- WORK ORDER -
Taking the line with "(403, 68) = (690, 296): green boat -> none" as the start, reproduce every line until the records end, exactly and with nothing added.

=== Section Start ===

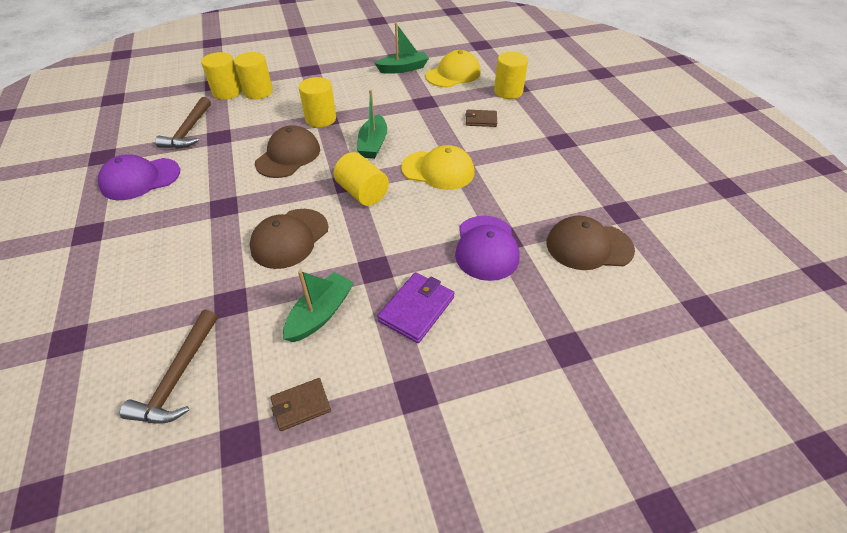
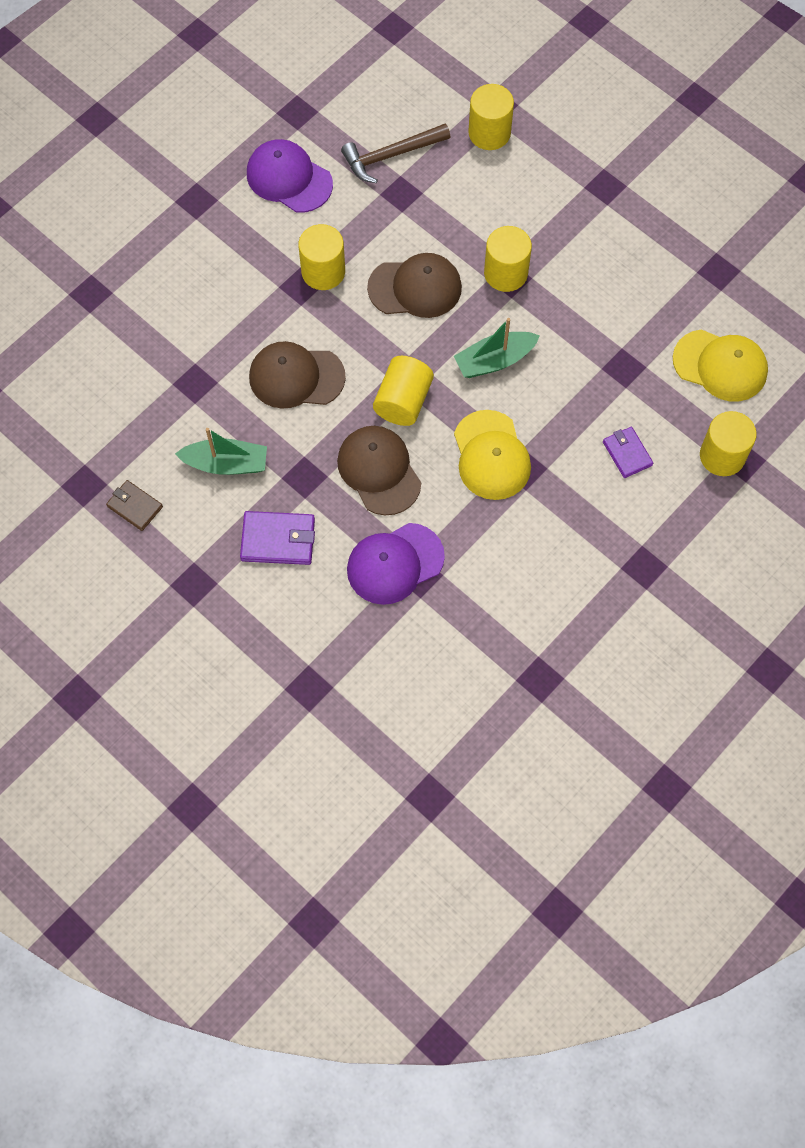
camera: 60 degrees right, 20 degrees up
(178, 377) = (107, 401): brown hammer -> none
(258, 92) = (513, 165): yellow cylinder -> yellow cylinder (323, 271)
(403, 68) = (690, 296): green boat -> none
(481, 120) = (627, 453): brown wallet -> purple wallet
(588, 246) = (458, 662): brown cap -> brown cap (379, 471)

=== Section End ===

- OUTPUT -
(403, 68) = (690, 296): green boat -> none
(481, 120) = (627, 453): brown wallet -> purple wallet
(588, 246) = (458, 662): brown cap -> brown cap (379, 471)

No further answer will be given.